_WORK ITEM:_
From the records below, output exactly the lines running from the line containing "camera: 30 degrees right, 5 degrees down" through the line containing "none -> turquoise lamp [687,108,751,233]", and no others.

_SUPPLIED ENTRIES:_
************

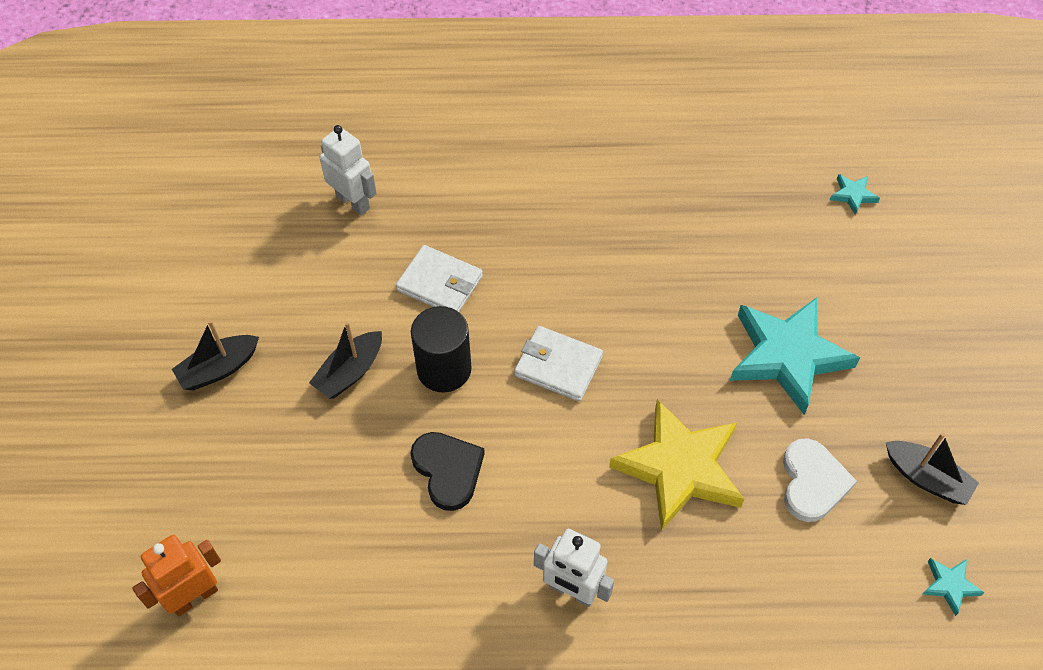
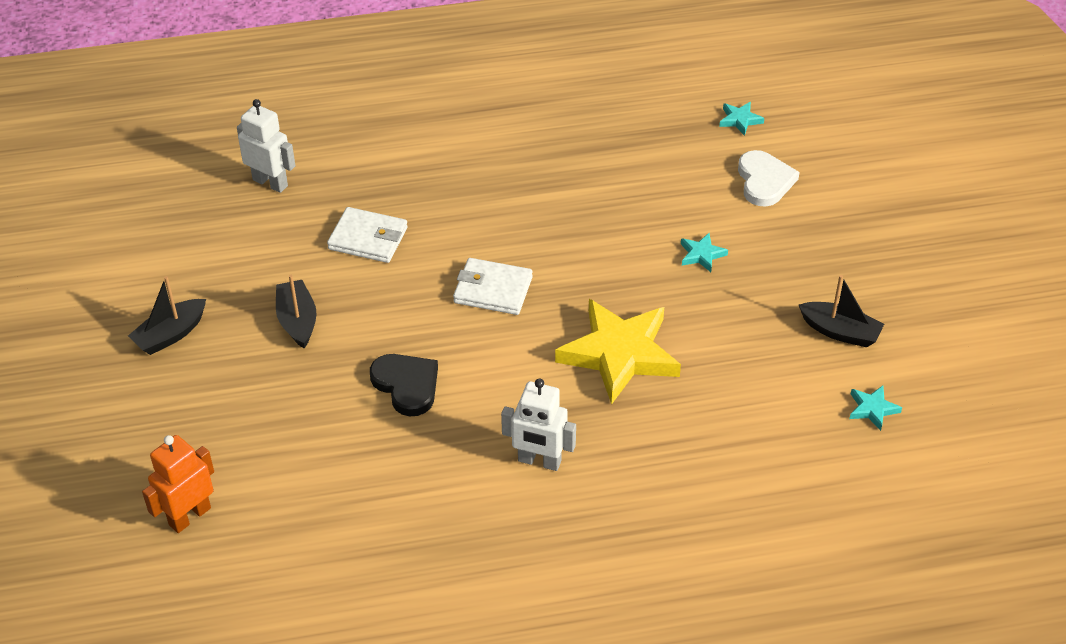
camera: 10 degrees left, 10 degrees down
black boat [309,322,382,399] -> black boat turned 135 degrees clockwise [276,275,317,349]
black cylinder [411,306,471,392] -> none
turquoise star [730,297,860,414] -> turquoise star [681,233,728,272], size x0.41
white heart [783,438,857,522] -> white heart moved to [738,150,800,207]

************

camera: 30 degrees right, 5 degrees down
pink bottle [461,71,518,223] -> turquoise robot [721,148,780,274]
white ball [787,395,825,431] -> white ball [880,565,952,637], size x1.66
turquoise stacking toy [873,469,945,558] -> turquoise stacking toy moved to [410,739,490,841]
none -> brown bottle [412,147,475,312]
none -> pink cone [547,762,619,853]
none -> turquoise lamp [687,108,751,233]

************

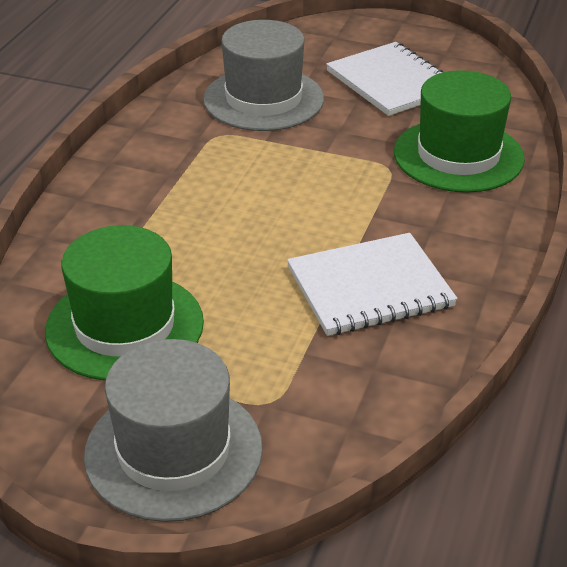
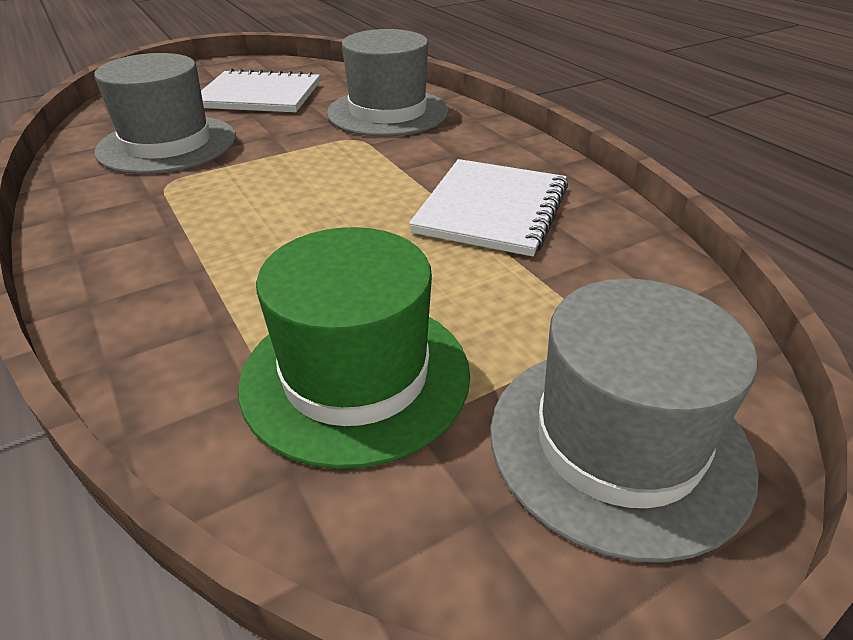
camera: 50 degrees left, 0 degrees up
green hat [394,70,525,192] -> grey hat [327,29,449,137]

************

_SOLUTION TO THE PROBLEM:_
camera: 30 degrees right, 5 degrees down
pink bottle [461,71,518,223] -> turquoise robot [721,148,780,274]
white ball [787,395,825,431] -> white ball [880,565,952,637], size x1.66
turquoise stacking toy [873,469,945,558] -> turquoise stacking toy moved to [410,739,490,841]
none -> brown bottle [412,147,475,312]
none -> pink cone [547,762,619,853]
none -> turquoise lamp [687,108,751,233]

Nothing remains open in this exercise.